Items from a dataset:

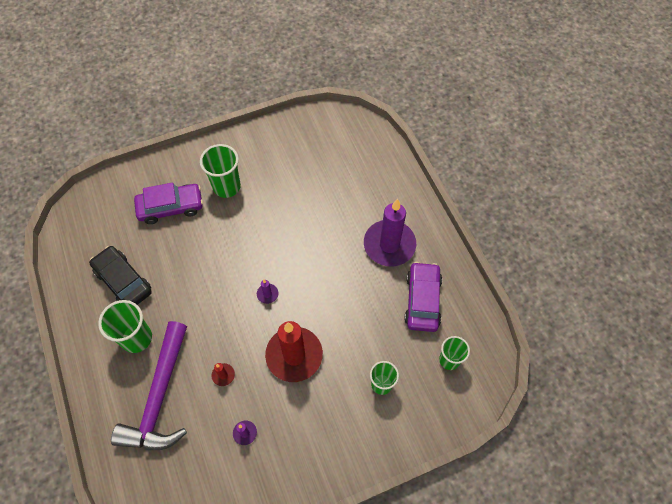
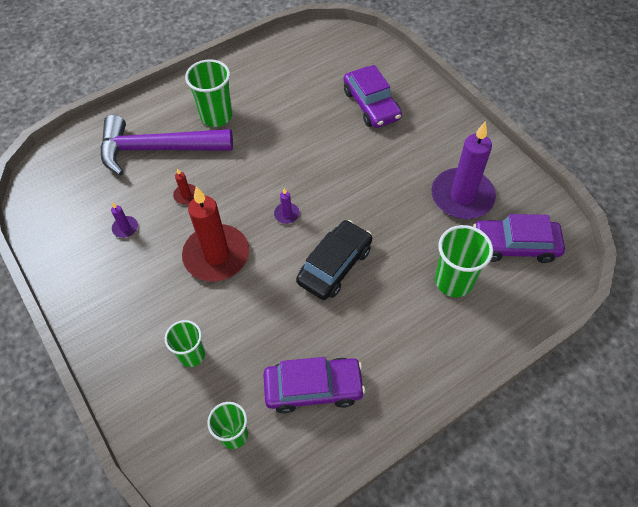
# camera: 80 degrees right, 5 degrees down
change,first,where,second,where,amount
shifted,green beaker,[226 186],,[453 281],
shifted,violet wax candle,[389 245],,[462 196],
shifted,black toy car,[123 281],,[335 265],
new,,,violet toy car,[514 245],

Task objective
Please repeat all of the entries above word for word, but drop any pictures.

Output of the task
# camera: 80 degrees right, 5 degrees down
change,first,where,second,where,amount
shifted,green beaker,[226 186],,[453 281],
shifted,violet wax candle,[389 245],,[462 196],
shifted,black toy car,[123 281],,[335 265],
new,,,violet toy car,[514 245],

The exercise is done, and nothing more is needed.